[Opening Available data section]

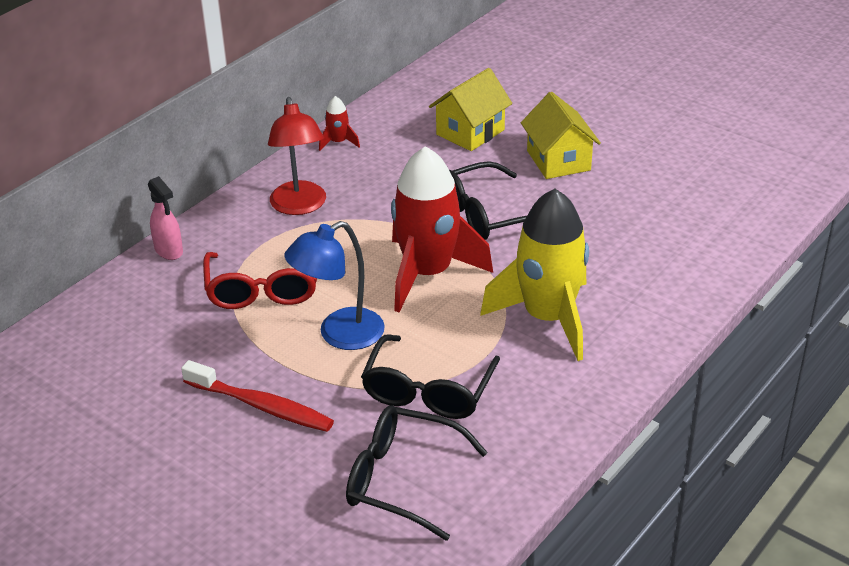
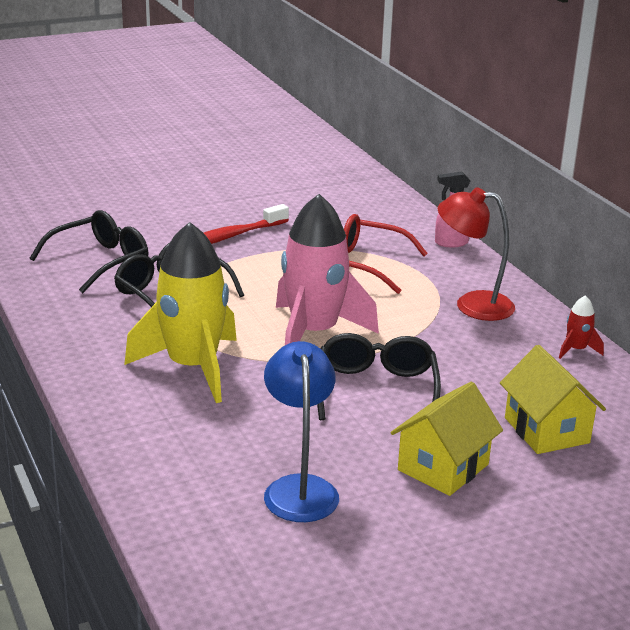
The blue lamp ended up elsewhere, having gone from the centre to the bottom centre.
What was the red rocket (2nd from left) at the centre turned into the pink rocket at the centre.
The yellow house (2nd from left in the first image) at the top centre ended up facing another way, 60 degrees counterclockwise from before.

[Closing Available data section]

### Try it
Copy each line exactly, from the line containing "What was the" down to the last line of the material, and no other lines.

### Answer
What was the red rocket (2nd from left) at the centre turned into the pink rocket at the centre.
The yellow house (2nd from left in the first image) at the top centre ended up facing another way, 60 degrees counterclockwise from before.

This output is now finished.